MATERIAL PROVIDED:
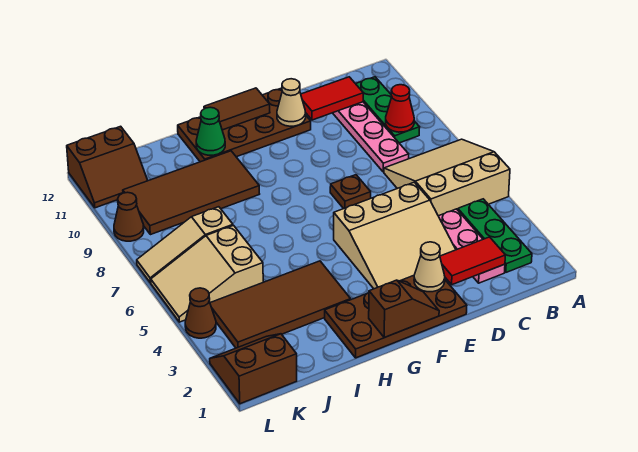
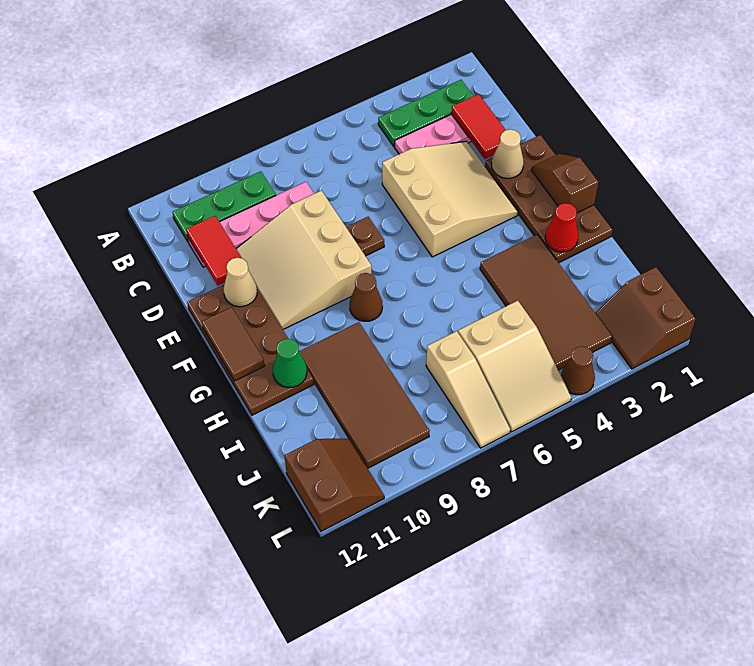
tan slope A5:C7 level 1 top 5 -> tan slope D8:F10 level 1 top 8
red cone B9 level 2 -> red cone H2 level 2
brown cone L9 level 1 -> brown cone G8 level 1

...

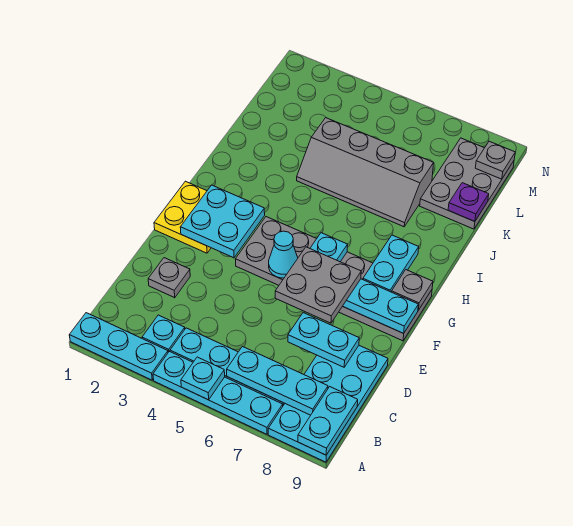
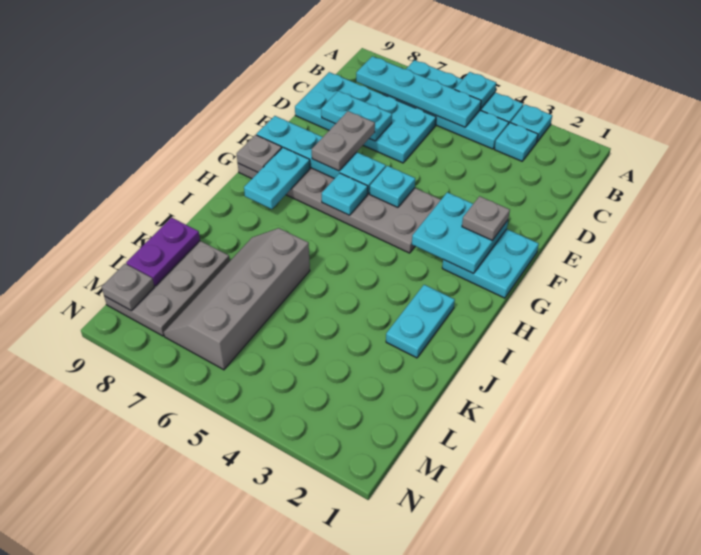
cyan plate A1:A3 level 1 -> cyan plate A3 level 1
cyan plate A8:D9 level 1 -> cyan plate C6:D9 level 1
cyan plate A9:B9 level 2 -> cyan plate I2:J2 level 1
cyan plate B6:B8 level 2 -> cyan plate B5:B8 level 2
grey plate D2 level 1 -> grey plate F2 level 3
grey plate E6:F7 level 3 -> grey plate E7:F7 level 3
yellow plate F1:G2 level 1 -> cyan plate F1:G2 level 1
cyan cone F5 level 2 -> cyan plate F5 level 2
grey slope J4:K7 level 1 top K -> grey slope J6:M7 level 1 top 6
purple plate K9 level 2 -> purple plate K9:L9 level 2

--

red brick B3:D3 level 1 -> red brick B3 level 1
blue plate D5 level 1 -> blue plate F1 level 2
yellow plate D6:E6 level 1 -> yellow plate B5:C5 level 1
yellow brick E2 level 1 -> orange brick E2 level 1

WORK TO BE COMPLETED:
Everything above from the line containing "cyan plate A8:D9" down to the line containing "purple plate K9 level" is to be transcribed exactly, with both of those lines included and nothing else added.

RESPONSE TO THE TASK:
cyan plate A8:D9 level 1 -> cyan plate C6:D9 level 1
cyan plate A9:B9 level 2 -> cyan plate I2:J2 level 1
cyan plate B6:B8 level 2 -> cyan plate B5:B8 level 2
grey plate D2 level 1 -> grey plate F2 level 3
grey plate E6:F7 level 3 -> grey plate E7:F7 level 3
yellow plate F1:G2 level 1 -> cyan plate F1:G2 level 1
cyan cone F5 level 2 -> cyan plate F5 level 2
grey slope J4:K7 level 1 top K -> grey slope J6:M7 level 1 top 6
purple plate K9 level 2 -> purple plate K9:L9 level 2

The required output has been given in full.